WHAT YOU WILL DO = Return each line of the listing that has the word "turned" in it.

SOURCE INFORMATION =

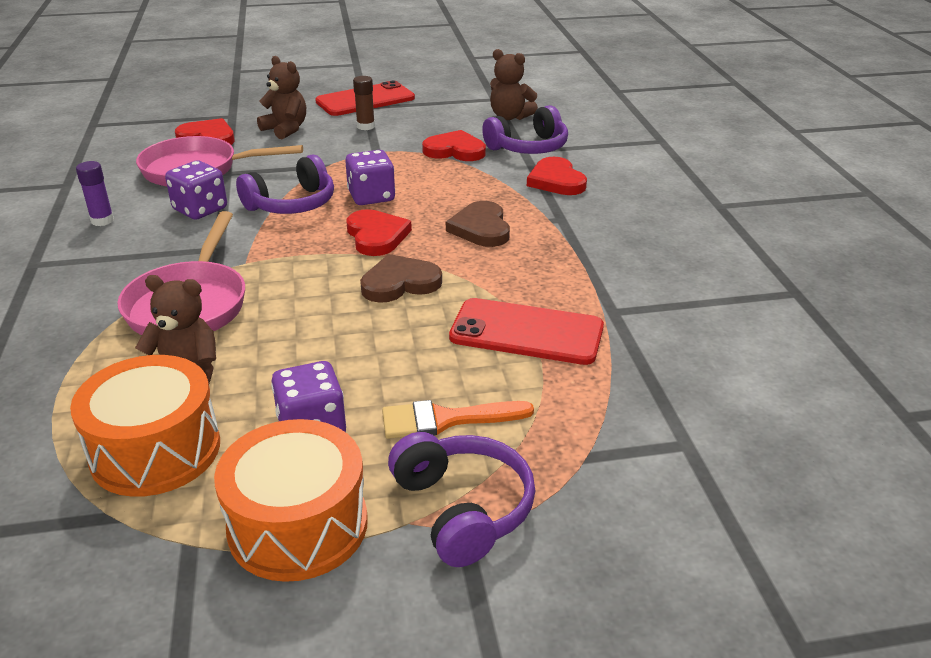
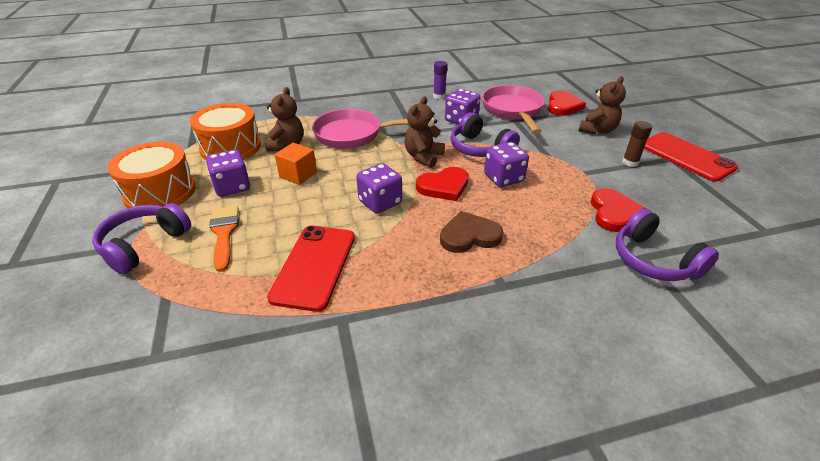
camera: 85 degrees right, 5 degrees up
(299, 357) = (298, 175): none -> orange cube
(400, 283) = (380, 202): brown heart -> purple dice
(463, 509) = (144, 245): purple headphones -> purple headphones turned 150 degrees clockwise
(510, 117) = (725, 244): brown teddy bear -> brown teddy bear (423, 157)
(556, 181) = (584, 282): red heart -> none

* * *

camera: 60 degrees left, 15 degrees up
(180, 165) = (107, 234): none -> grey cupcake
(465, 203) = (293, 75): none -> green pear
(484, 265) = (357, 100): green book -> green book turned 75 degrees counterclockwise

==

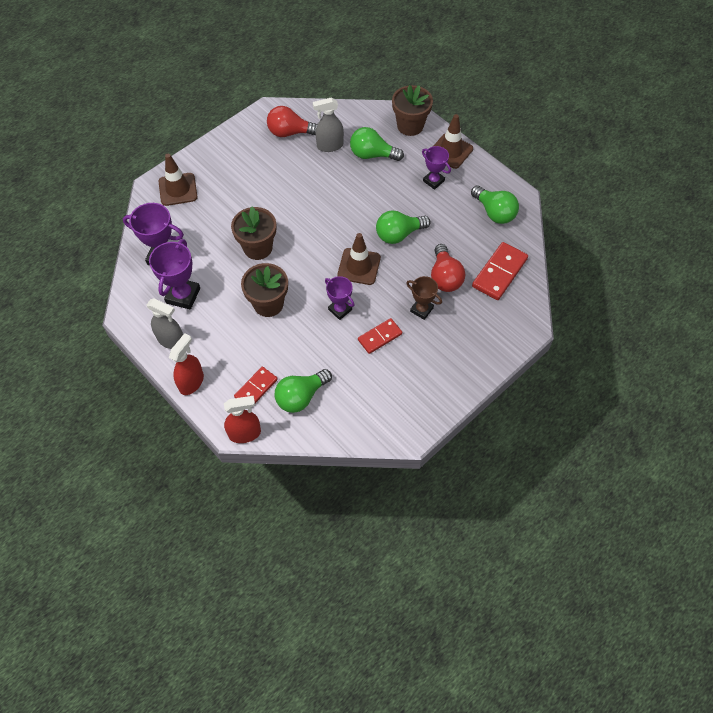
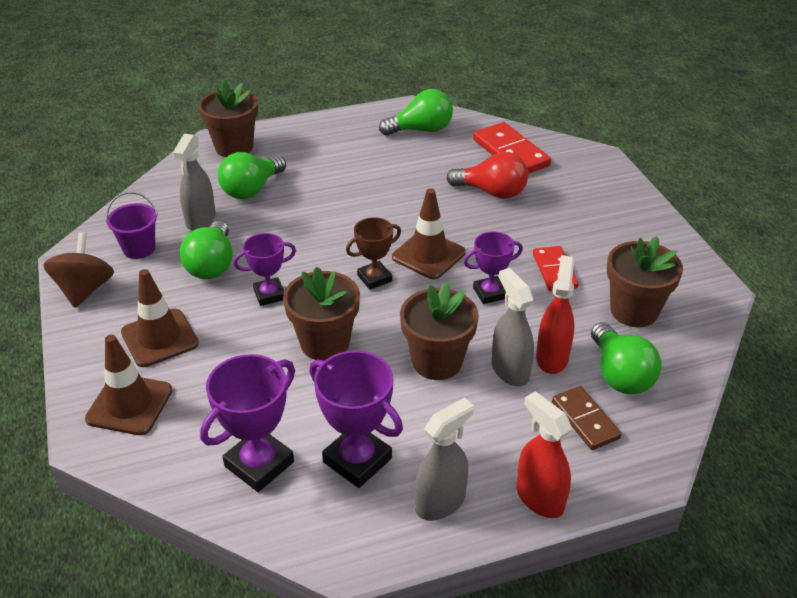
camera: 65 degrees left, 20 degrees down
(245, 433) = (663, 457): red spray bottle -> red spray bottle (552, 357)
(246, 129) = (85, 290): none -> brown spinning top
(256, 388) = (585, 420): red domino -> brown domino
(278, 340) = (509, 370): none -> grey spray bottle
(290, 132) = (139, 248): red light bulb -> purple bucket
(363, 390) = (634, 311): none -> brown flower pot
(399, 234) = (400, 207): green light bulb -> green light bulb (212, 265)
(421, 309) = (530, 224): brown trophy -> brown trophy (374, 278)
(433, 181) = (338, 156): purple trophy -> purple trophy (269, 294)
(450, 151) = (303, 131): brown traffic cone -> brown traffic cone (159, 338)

ANSWER SPACE =
(463, 509) = (144, 245): purple headphones -> purple headphones turned 150 degrees clockwise
(484, 265) = (357, 100): green book -> green book turned 75 degrees counterclockwise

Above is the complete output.